→ Stored data:
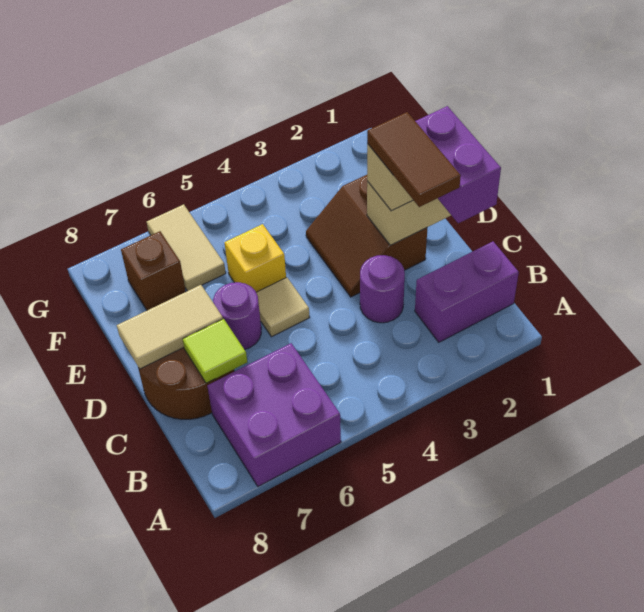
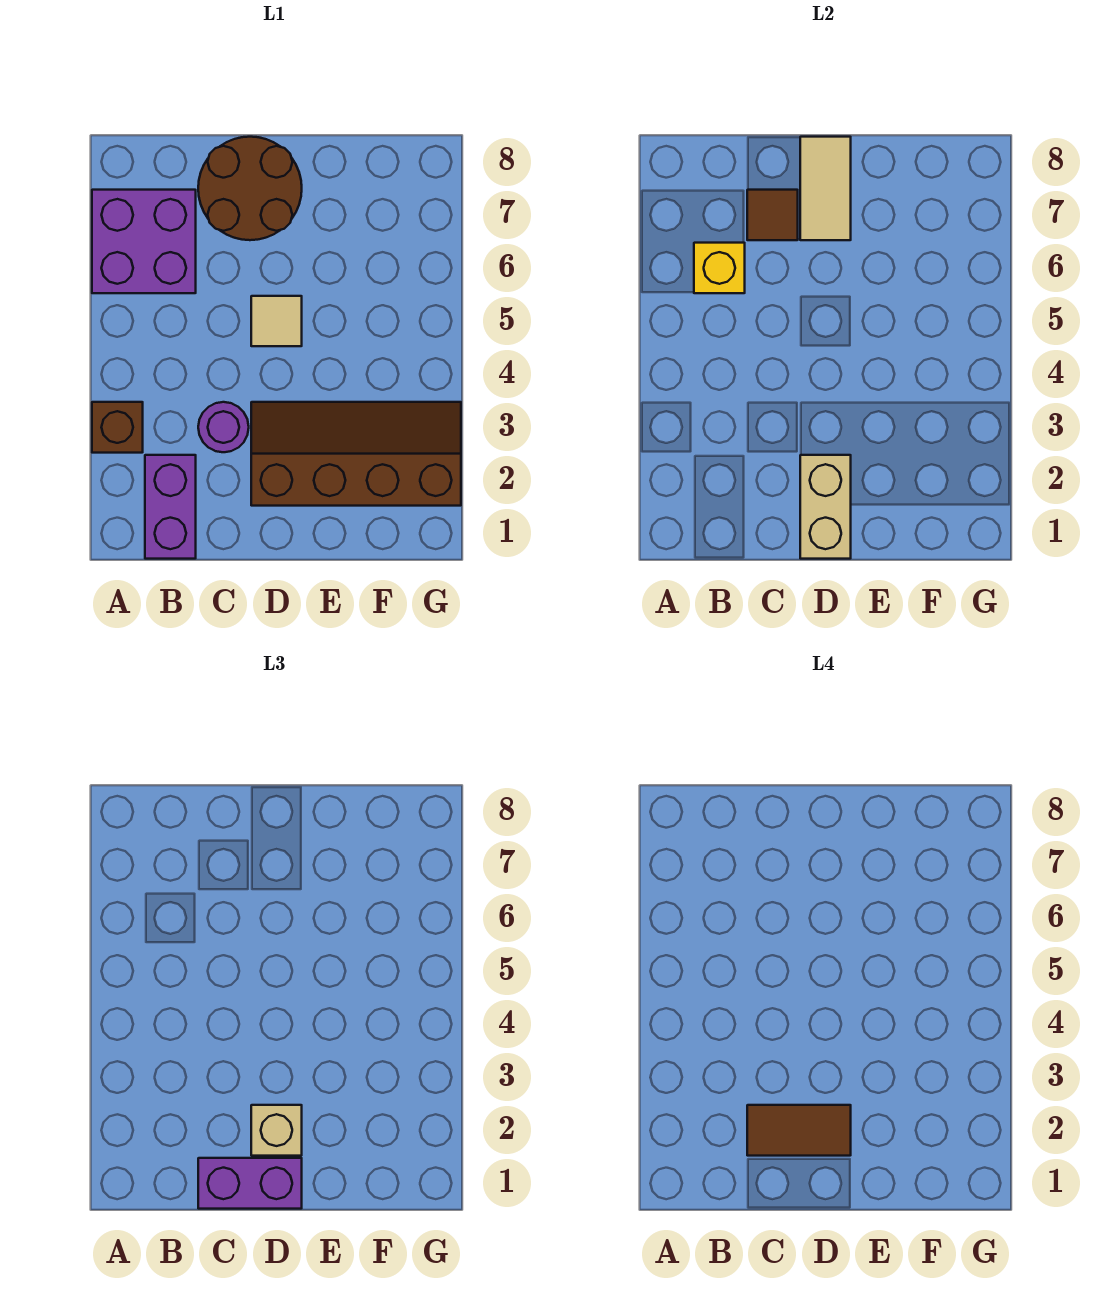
lime 1x1 tile [183,319,247,383] -> brown 1x1 tile [747,190,798,240]
brown 2x2 slope [306,175,427,297] -> brown 2x4 slope [251,402,461,506]
purple 1x1 round brick [213,282,261,350] -> none
yellow 1x1 brick [225,224,286,292] -> yellow 1x1 brick moved to [694,243,745,293]
tan 1x2 tile [147,204,226,291] -> none
brown 1x1 brick [121,231,186,310] -> brown 1x1 brick moved to [92,402,143,453]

→ Problem details: Reply with an exact copy of the lines running from the one containing "purple 1x1 round" through the end of the entries above, both ends included.

→ Answer below:
purple 1x1 round brick [213,282,261,350] -> none
yellow 1x1 brick [225,224,286,292] -> yellow 1x1 brick moved to [694,243,745,293]
tan 1x2 tile [147,204,226,291] -> none
brown 1x1 brick [121,231,186,310] -> brown 1x1 brick moved to [92,402,143,453]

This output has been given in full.